From the entries below, return only the lines starting at the one that contains "black brick B14:C14" and ending at the one that contains "brown brick B4", exactly as they stand.

##### Data extract #####

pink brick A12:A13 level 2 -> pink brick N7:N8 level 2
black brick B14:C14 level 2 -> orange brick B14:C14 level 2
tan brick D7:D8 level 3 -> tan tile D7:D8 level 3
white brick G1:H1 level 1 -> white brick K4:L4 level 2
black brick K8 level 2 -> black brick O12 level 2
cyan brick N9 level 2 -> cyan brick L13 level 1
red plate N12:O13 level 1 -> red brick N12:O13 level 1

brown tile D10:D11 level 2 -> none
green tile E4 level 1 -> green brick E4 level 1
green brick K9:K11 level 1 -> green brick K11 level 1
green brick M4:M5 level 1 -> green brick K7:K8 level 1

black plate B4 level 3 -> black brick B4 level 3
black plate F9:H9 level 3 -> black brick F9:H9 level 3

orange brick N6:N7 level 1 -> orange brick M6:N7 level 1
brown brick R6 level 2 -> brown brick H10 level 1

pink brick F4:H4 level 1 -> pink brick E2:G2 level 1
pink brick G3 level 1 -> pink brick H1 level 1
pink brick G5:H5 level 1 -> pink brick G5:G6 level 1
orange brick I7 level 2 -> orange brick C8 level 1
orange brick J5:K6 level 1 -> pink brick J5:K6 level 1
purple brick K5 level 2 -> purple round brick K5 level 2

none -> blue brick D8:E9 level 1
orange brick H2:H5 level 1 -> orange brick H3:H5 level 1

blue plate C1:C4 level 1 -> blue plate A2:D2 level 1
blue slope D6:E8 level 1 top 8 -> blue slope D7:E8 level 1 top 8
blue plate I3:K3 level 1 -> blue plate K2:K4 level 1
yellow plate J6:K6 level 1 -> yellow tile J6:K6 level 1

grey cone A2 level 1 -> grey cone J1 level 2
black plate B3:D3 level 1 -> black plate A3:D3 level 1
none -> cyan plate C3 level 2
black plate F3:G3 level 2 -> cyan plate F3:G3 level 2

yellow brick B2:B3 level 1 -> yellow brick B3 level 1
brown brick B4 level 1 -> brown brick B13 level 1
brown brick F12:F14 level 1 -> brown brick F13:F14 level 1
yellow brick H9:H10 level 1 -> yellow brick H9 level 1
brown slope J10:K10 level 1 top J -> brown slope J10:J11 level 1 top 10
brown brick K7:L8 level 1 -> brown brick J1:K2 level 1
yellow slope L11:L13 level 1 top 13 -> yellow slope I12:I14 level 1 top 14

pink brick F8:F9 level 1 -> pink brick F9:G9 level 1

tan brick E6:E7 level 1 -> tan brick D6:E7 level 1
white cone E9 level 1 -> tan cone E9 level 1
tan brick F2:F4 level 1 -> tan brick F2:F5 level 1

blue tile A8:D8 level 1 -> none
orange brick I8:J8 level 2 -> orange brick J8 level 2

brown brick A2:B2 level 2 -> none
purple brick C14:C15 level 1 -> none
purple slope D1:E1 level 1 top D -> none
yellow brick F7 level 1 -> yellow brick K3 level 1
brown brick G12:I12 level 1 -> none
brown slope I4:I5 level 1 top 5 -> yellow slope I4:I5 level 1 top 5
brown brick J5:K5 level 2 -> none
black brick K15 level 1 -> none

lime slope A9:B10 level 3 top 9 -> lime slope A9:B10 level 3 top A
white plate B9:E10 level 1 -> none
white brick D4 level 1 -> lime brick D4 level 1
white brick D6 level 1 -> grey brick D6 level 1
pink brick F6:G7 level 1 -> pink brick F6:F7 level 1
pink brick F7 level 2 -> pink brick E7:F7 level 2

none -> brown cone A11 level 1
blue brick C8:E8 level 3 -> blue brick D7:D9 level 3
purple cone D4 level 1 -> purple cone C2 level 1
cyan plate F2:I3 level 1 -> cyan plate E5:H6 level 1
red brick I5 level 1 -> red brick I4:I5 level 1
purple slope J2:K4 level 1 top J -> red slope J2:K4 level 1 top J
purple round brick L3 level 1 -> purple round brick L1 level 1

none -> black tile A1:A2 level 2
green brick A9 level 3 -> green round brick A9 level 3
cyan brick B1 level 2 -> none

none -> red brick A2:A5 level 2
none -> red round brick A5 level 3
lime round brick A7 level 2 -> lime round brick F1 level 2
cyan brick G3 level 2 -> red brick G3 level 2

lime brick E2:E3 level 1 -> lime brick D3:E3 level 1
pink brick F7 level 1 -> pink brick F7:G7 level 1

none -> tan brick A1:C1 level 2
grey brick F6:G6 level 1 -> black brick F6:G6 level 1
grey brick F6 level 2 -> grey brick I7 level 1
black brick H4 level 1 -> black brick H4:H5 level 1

#####

Response to this exercise
black brick B14:C14 level 2 -> orange brick B14:C14 level 2
tan brick D7:D8 level 3 -> tan tile D7:D8 level 3
white brick G1:H1 level 1 -> white brick K4:L4 level 2
black brick K8 level 2 -> black brick O12 level 2
cyan brick N9 level 2 -> cyan brick L13 level 1
red plate N12:O13 level 1 -> red brick N12:O13 level 1

brown tile D10:D11 level 2 -> none
green tile E4 level 1 -> green brick E4 level 1
green brick K9:K11 level 1 -> green brick K11 level 1
green brick M4:M5 level 1 -> green brick K7:K8 level 1

black plate B4 level 3 -> black brick B4 level 3
black plate F9:H9 level 3 -> black brick F9:H9 level 3

orange brick N6:N7 level 1 -> orange brick M6:N7 level 1
brown brick R6 level 2 -> brown brick H10 level 1

pink brick F4:H4 level 1 -> pink brick E2:G2 level 1
pink brick G3 level 1 -> pink brick H1 level 1
pink brick G5:H5 level 1 -> pink brick G5:G6 level 1
orange brick I7 level 2 -> orange brick C8 level 1
orange brick J5:K6 level 1 -> pink brick J5:K6 level 1
purple brick K5 level 2 -> purple round brick K5 level 2

none -> blue brick D8:E9 level 1
orange brick H2:H5 level 1 -> orange brick H3:H5 level 1

blue plate C1:C4 level 1 -> blue plate A2:D2 level 1
blue slope D6:E8 level 1 top 8 -> blue slope D7:E8 level 1 top 8
blue plate I3:K3 level 1 -> blue plate K2:K4 level 1
yellow plate J6:K6 level 1 -> yellow tile J6:K6 level 1

grey cone A2 level 1 -> grey cone J1 level 2
black plate B3:D3 level 1 -> black plate A3:D3 level 1
none -> cyan plate C3 level 2
black plate F3:G3 level 2 -> cyan plate F3:G3 level 2

yellow brick B2:B3 level 1 -> yellow brick B3 level 1
brown brick B4 level 1 -> brown brick B13 level 1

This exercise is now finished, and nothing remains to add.